## WHAT TO DO
Return every line from the one with "yellow circle: (77, 140) -> (59, 116), moved" through the one with "orange rectangle: (73, 67)", inclusive, exactly as it appears below.

----- DATASET EXTRACT

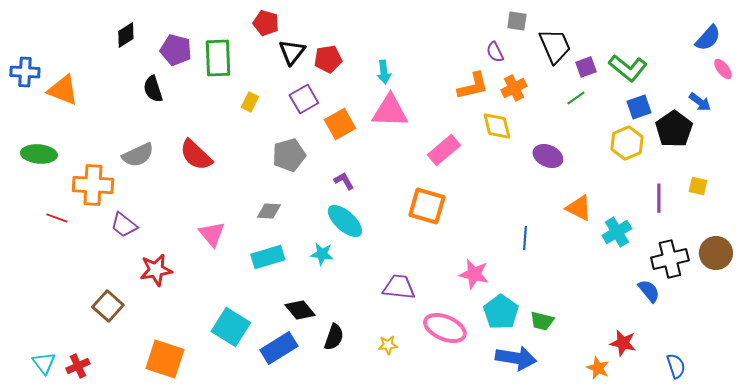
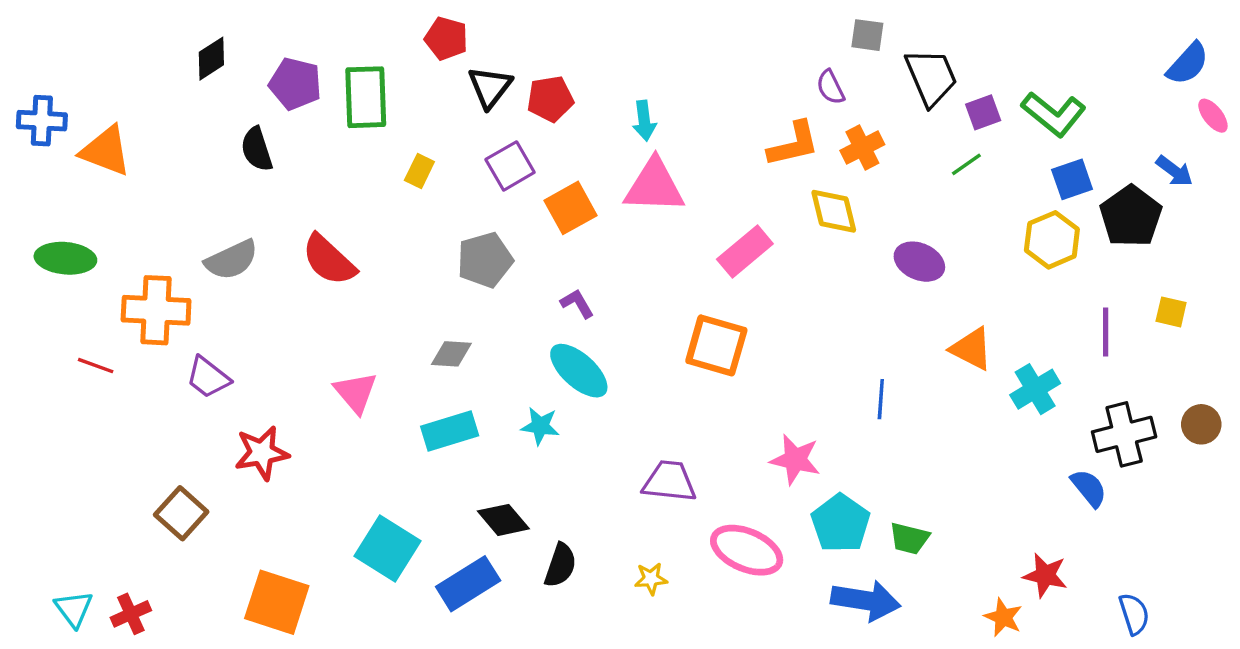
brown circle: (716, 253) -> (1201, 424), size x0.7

----------
----- DATASET EXTRACT

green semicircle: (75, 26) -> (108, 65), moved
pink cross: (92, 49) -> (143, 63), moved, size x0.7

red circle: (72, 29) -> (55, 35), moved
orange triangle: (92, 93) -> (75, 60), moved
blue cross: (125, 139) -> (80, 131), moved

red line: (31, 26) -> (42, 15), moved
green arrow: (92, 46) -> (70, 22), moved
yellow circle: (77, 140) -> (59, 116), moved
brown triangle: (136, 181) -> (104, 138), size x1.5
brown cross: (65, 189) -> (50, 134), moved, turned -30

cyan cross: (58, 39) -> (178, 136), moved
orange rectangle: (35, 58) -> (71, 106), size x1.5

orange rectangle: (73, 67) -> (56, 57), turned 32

----------
----- DATASET EXTRACT

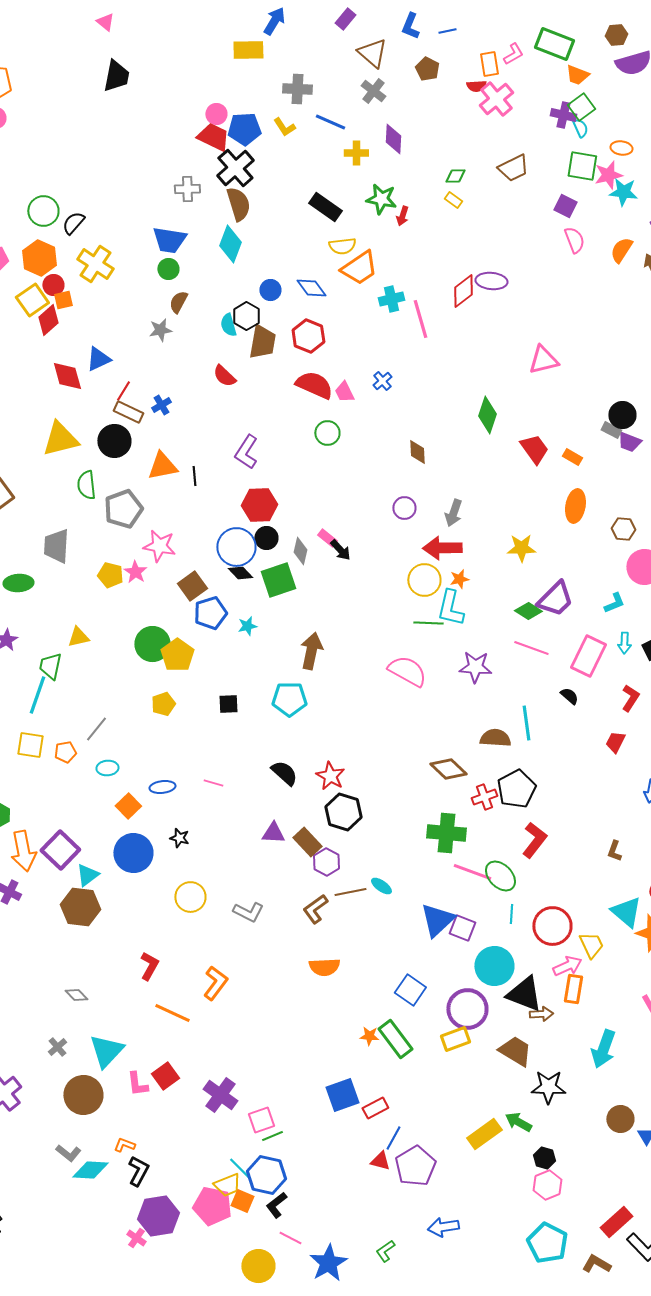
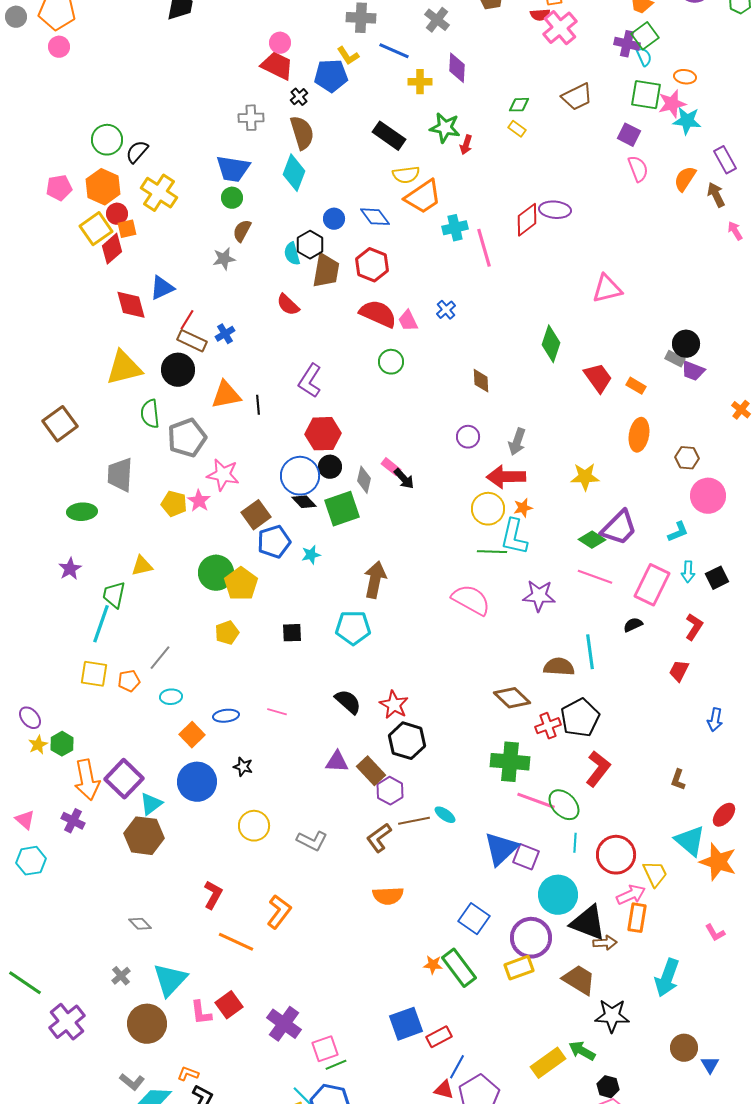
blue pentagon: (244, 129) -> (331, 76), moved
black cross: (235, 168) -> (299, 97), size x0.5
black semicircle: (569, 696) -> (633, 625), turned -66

----------

## SOLUTION FOR THIS TASK
yellow circle: (77, 140) -> (59, 116), moved
brown triangle: (136, 181) -> (104, 138), size x1.5
brown cross: (65, 189) -> (50, 134), moved, turned -30

cyan cross: (58, 39) -> (178, 136), moved
orange rectangle: (35, 58) -> (71, 106), size x1.5

orange rectangle: (73, 67) -> (56, 57), turned 32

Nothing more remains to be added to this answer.